■ Task item
A faithful copy is required. Print each line of the data exactly and omit the pictures.
#### The data
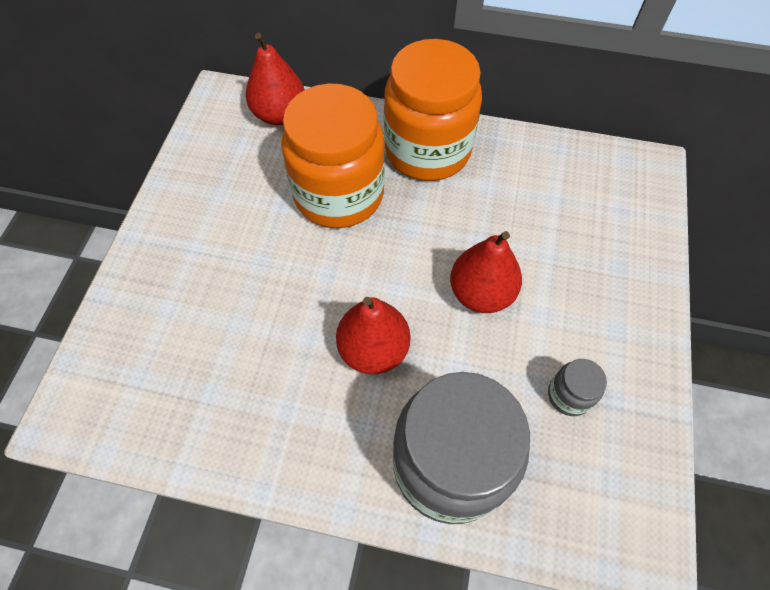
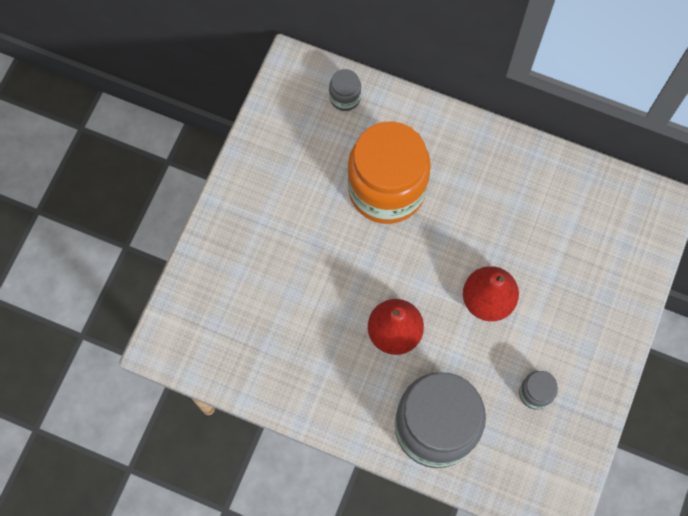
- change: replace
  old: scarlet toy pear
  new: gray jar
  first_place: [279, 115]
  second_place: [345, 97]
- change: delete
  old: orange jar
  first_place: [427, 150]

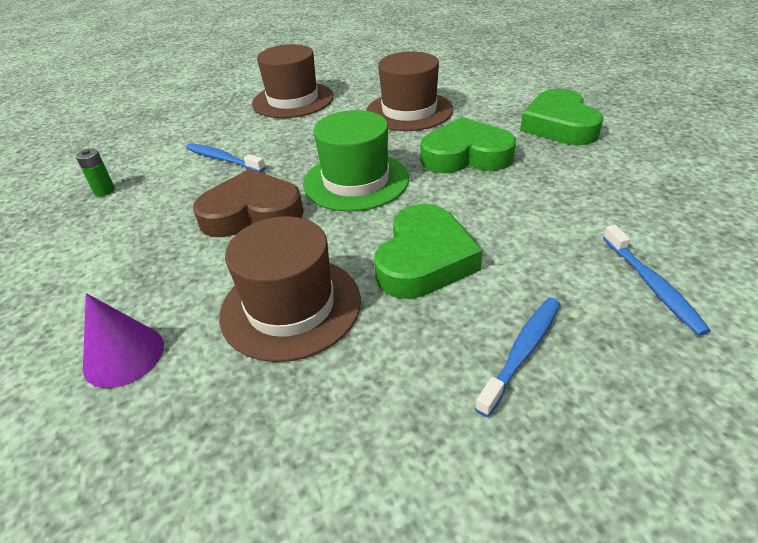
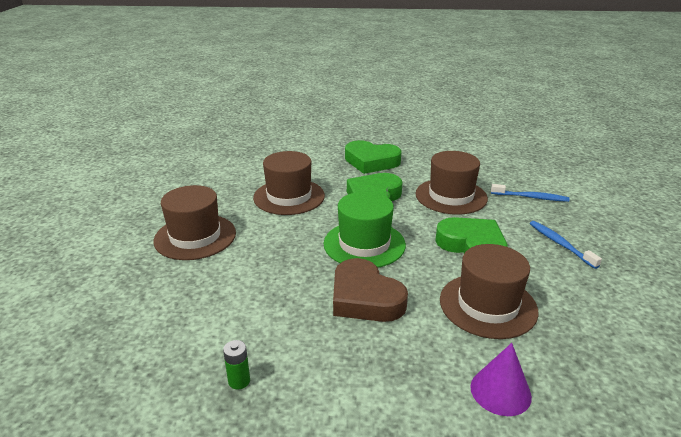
- change: delete
  old: cobalt toothbrush
  first_place: [223, 159]
- change: rotate
  old: brown heart shape
  first_place: [252, 213]
  second_place: [365, 298]
  degrees: -60
- change: insert
  new: brown top hat
  second_place: [451, 196]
########
■ Response area
- change: replace
  old: scarlet toy pear
  new: gray jar
  first_place: [279, 115]
  second_place: [345, 97]
- change: delete
  old: orange jar
  first_place: [427, 150]

- change: delete
  old: cobalt toothbrush
  first_place: [223, 159]
- change: rotate
  old: brown heart shape
  first_place: [252, 213]
  second_place: [365, 298]
  degrees: -60
- change: insert
  new: brown top hat
  second_place: [451, 196]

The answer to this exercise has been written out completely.